→ Problem to work on: Repeat exactly the lines below, from the line containing "green round brick H3:I4 level 1 -> none" through the last line, both included. Leave out any pictures.

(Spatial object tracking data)
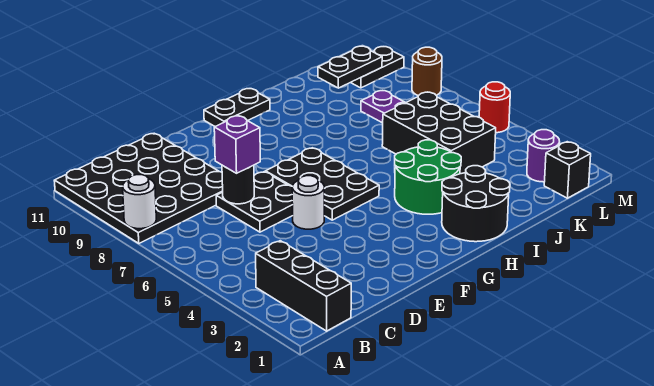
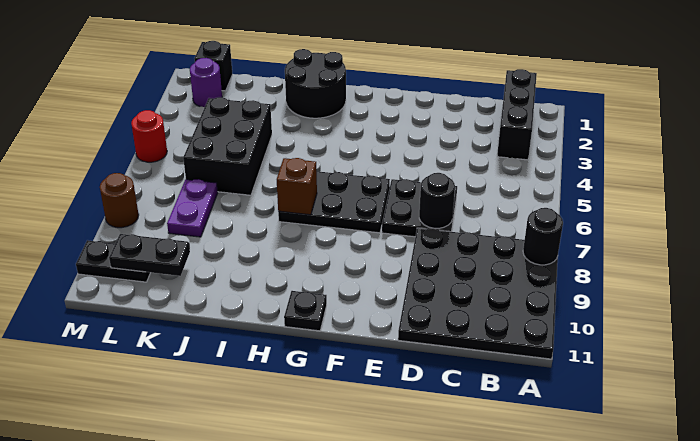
white round brick A8 level 2 -> black round brick A8 level 2
purple brick D7 level 3 -> none
white round brick E5 level 1 -> none
black plate F5:G7 level 1 -> black plate F6:H7 level 1
black plate G11:H11 level 1 -> black plate G11 level 1
green round brick H3:I4 level 1 -> none
none -> brown brick H7 level 2

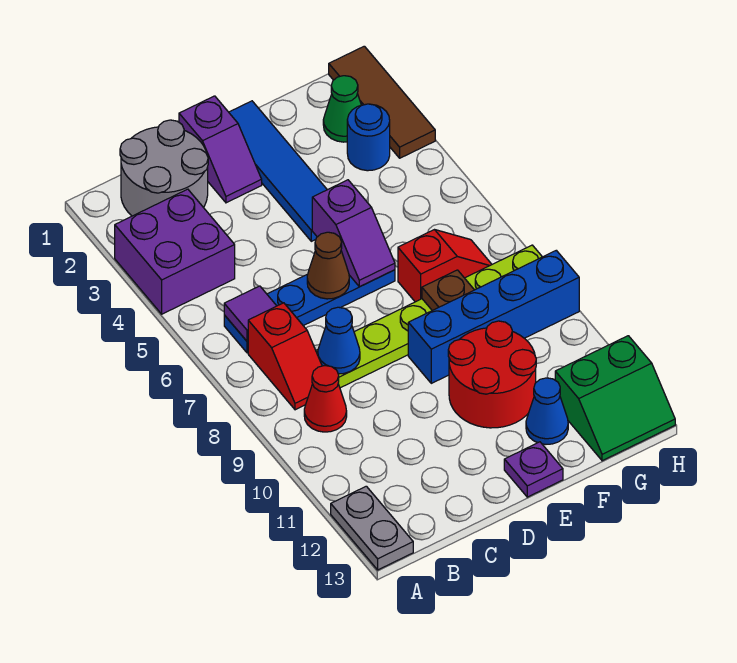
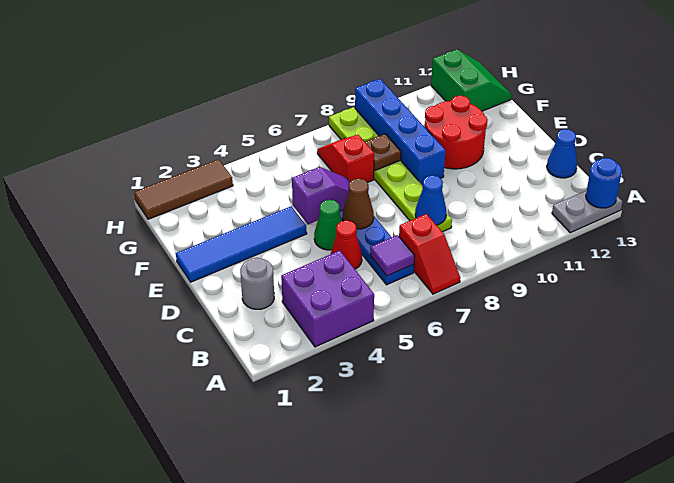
grey round brick B1:C2 level 1 -> grey round brick C2 level 1
red slope B7:B8 level 1 top 7 -> red slope A7:B7 level 1 top B
red cone B9 level 1 -> red cone C5 level 1
purple slope D1:D2 level 1 top 1 -> none
purple plate E13 level 1 -> none
blue cone F12 level 1 -> blue cone C13 level 1
green cone G2 level 1 -> green cone D5 level 1
blue round brick G3 level 1 -> blue round brick A13 level 2

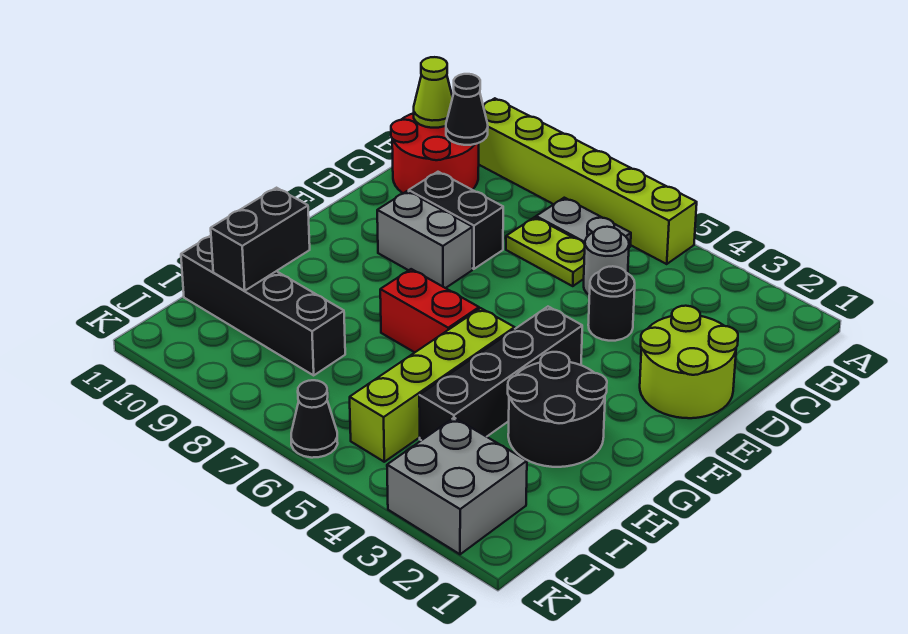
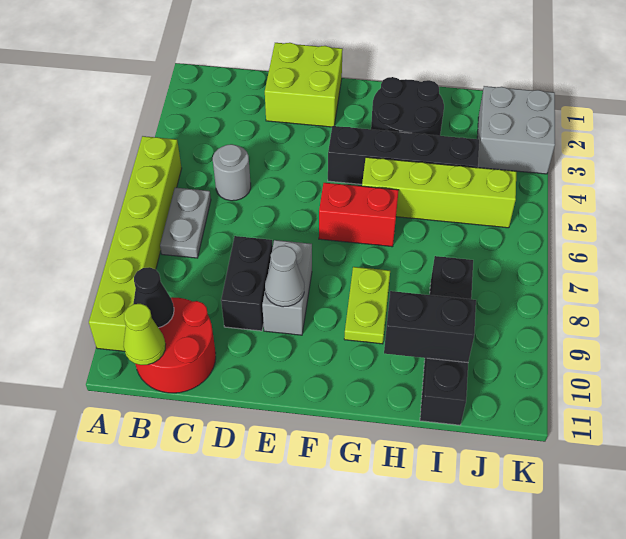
lime plate C6:C7 level 1 -> lime plate G8:G9 level 1
lime round brick D1:E2 level 1 -> lime brick D1:E2 level 1
black round brick D4 level 1 -> none
none -> grey cone E9 level 2
red brick G6:G7 level 1 -> red brick F6:G6 level 1
black cone K6 level 1 -> none

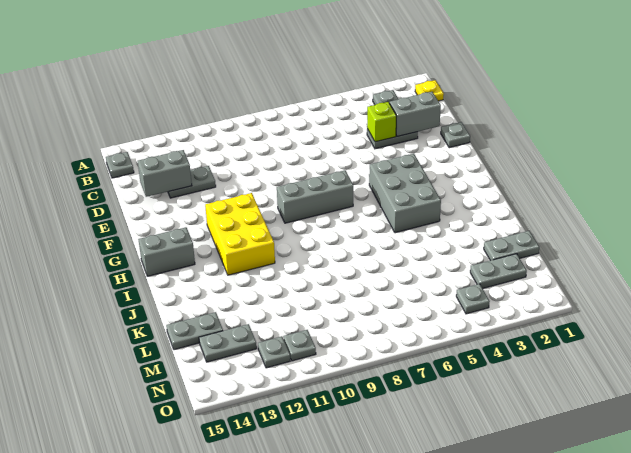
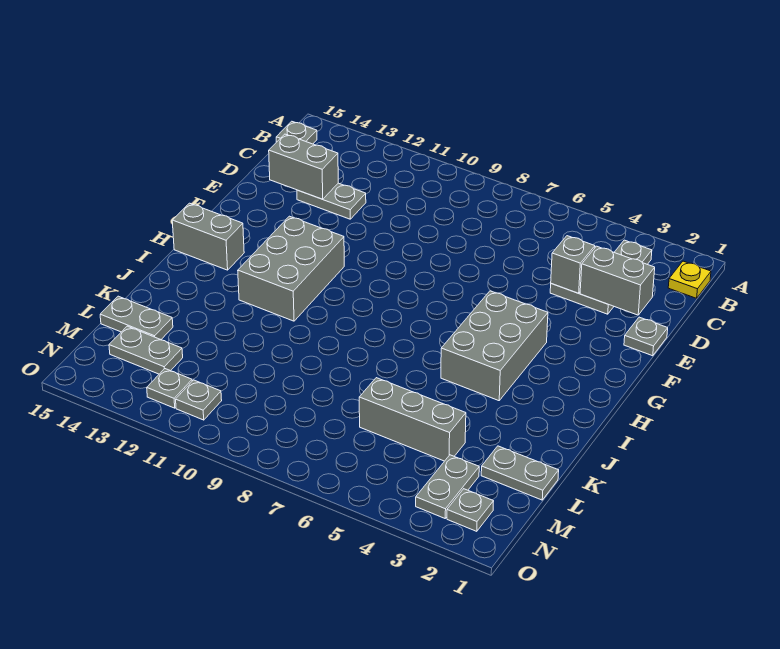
lime brick D4 level 2 -> grey brick D4 level 2
grey brick G7:G9 level 1 -> grey brick L4:L6 level 1
yellow brick G11:I12 level 1 -> grey brick G11:I12 level 1
grey plate M2:M3 level 1 -> grey plate M3:N3 level 1
grey plate N4 level 1 -> grey plate N2 level 1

→ Your response:
green round brick H3:I4 level 1 -> none
none -> brown brick H7 level 2

grey round brick B1:C2 level 1 -> grey round brick C2 level 1
red slope B7:B8 level 1 top 7 -> red slope A7:B7 level 1 top B
red cone B9 level 1 -> red cone C5 level 1
purple slope D1:D2 level 1 top 1 -> none
purple plate E13 level 1 -> none
blue cone F12 level 1 -> blue cone C13 level 1
green cone G2 level 1 -> green cone D5 level 1
blue round brick G3 level 1 -> blue round brick A13 level 2

lime plate C6:C7 level 1 -> lime plate G8:G9 level 1
lime round brick D1:E2 level 1 -> lime brick D1:E2 level 1
black round brick D4 level 1 -> none
none -> grey cone E9 level 2
red brick G6:G7 level 1 -> red brick F6:G6 level 1
black cone K6 level 1 -> none

lime brick D4 level 2 -> grey brick D4 level 2
grey brick G7:G9 level 1 -> grey brick L4:L6 level 1
yellow brick G11:I12 level 1 -> grey brick G11:I12 level 1
grey plate M2:M3 level 1 -> grey plate M3:N3 level 1
grey plate N4 level 1 -> grey plate N2 level 1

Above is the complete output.